◆ **WHAT IS BEING ASKED**
Copy the entries exactly, leaving out nothing.

= Beginning of Section =

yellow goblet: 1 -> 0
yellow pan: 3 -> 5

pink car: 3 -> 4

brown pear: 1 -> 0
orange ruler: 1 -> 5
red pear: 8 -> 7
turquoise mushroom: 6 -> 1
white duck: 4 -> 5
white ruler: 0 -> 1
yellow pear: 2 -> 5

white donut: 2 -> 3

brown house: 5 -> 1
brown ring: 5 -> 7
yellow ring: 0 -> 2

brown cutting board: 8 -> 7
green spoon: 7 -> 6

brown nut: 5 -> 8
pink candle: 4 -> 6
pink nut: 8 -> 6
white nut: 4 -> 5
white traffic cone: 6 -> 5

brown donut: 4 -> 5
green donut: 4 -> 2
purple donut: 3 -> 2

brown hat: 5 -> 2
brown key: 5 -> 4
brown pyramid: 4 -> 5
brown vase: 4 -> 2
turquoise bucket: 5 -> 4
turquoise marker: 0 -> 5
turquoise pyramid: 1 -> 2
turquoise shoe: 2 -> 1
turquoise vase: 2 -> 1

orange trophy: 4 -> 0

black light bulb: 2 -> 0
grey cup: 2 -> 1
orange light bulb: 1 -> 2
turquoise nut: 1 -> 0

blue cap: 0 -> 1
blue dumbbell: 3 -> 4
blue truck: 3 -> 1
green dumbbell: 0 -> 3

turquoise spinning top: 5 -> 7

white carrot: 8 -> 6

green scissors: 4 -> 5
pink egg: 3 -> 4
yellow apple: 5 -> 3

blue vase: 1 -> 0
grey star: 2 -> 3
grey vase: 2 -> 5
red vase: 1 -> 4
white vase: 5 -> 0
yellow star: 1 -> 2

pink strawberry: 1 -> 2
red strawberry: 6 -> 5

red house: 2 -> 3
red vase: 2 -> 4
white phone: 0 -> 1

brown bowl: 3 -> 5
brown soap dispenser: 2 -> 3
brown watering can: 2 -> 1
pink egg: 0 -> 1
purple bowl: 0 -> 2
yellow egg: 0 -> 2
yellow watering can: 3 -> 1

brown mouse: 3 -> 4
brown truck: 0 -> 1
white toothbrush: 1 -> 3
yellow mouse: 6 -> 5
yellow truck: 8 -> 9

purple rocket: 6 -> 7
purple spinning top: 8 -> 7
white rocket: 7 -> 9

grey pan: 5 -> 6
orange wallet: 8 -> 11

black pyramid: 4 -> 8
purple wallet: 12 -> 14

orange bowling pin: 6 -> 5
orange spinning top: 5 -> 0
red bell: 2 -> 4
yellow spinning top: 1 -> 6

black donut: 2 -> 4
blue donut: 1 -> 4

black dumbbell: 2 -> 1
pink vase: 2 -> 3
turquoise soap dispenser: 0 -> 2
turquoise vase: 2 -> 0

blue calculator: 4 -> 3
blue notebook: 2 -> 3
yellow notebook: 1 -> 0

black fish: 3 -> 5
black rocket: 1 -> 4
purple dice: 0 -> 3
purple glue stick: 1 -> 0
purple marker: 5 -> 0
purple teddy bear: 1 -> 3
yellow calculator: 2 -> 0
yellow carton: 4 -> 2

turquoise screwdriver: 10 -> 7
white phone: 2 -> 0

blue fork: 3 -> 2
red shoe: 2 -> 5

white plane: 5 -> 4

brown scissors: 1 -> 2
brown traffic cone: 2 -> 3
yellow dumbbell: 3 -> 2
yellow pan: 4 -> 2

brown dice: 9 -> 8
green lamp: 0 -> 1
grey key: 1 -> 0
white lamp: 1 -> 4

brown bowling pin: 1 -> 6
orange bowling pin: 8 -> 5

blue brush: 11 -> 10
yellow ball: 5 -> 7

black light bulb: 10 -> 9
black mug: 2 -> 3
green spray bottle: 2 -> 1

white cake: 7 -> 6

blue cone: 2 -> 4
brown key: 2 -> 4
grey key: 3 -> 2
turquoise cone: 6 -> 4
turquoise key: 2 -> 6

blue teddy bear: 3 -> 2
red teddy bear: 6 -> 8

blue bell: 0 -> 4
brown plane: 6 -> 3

= End of Section =

◆ **EXERCISE OUTPUT**
yellow goblet: 1 -> 0
yellow pan: 3 -> 5

pink car: 3 -> 4

brown pear: 1 -> 0
orange ruler: 1 -> 5
red pear: 8 -> 7
turquoise mushroom: 6 -> 1
white duck: 4 -> 5
white ruler: 0 -> 1
yellow pear: 2 -> 5

white donut: 2 -> 3

brown house: 5 -> 1
brown ring: 5 -> 7
yellow ring: 0 -> 2

brown cutting board: 8 -> 7
green spoon: 7 -> 6

brown nut: 5 -> 8
pink candle: 4 -> 6
pink nut: 8 -> 6
white nut: 4 -> 5
white traffic cone: 6 -> 5

brown donut: 4 -> 5
green donut: 4 -> 2
purple donut: 3 -> 2

brown hat: 5 -> 2
brown key: 5 -> 4
brown pyramid: 4 -> 5
brown vase: 4 -> 2
turquoise bucket: 5 -> 4
turquoise marker: 0 -> 5
turquoise pyramid: 1 -> 2
turquoise shoe: 2 -> 1
turquoise vase: 2 -> 1

orange trophy: 4 -> 0

black light bulb: 2 -> 0
grey cup: 2 -> 1
orange light bulb: 1 -> 2
turquoise nut: 1 -> 0

blue cap: 0 -> 1
blue dumbbell: 3 -> 4
blue truck: 3 -> 1
green dumbbell: 0 -> 3

turquoise spinning top: 5 -> 7

white carrot: 8 -> 6

green scissors: 4 -> 5
pink egg: 3 -> 4
yellow apple: 5 -> 3

blue vase: 1 -> 0
grey star: 2 -> 3
grey vase: 2 -> 5
red vase: 1 -> 4
white vase: 5 -> 0
yellow star: 1 -> 2

pink strawberry: 1 -> 2
red strawberry: 6 -> 5

red house: 2 -> 3
red vase: 2 -> 4
white phone: 0 -> 1

brown bowl: 3 -> 5
brown soap dispenser: 2 -> 3
brown watering can: 2 -> 1
pink egg: 0 -> 1
purple bowl: 0 -> 2
yellow egg: 0 -> 2
yellow watering can: 3 -> 1

brown mouse: 3 -> 4
brown truck: 0 -> 1
white toothbrush: 1 -> 3
yellow mouse: 6 -> 5
yellow truck: 8 -> 9

purple rocket: 6 -> 7
purple spinning top: 8 -> 7
white rocket: 7 -> 9

grey pan: 5 -> 6
orange wallet: 8 -> 11

black pyramid: 4 -> 8
purple wallet: 12 -> 14

orange bowling pin: 6 -> 5
orange spinning top: 5 -> 0
red bell: 2 -> 4
yellow spinning top: 1 -> 6

black donut: 2 -> 4
blue donut: 1 -> 4

black dumbbell: 2 -> 1
pink vase: 2 -> 3
turquoise soap dispenser: 0 -> 2
turquoise vase: 2 -> 0

blue calculator: 4 -> 3
blue notebook: 2 -> 3
yellow notebook: 1 -> 0

black fish: 3 -> 5
black rocket: 1 -> 4
purple dice: 0 -> 3
purple glue stick: 1 -> 0
purple marker: 5 -> 0
purple teddy bear: 1 -> 3
yellow calculator: 2 -> 0
yellow carton: 4 -> 2

turquoise screwdriver: 10 -> 7
white phone: 2 -> 0

blue fork: 3 -> 2
red shoe: 2 -> 5

white plane: 5 -> 4

brown scissors: 1 -> 2
brown traffic cone: 2 -> 3
yellow dumbbell: 3 -> 2
yellow pan: 4 -> 2

brown dice: 9 -> 8
green lamp: 0 -> 1
grey key: 1 -> 0
white lamp: 1 -> 4

brown bowling pin: 1 -> 6
orange bowling pin: 8 -> 5

blue brush: 11 -> 10
yellow ball: 5 -> 7

black light bulb: 10 -> 9
black mug: 2 -> 3
green spray bottle: 2 -> 1

white cake: 7 -> 6

blue cone: 2 -> 4
brown key: 2 -> 4
grey key: 3 -> 2
turquoise cone: 6 -> 4
turquoise key: 2 -> 6

blue teddy bear: 3 -> 2
red teddy bear: 6 -> 8

blue bell: 0 -> 4
brown plane: 6 -> 3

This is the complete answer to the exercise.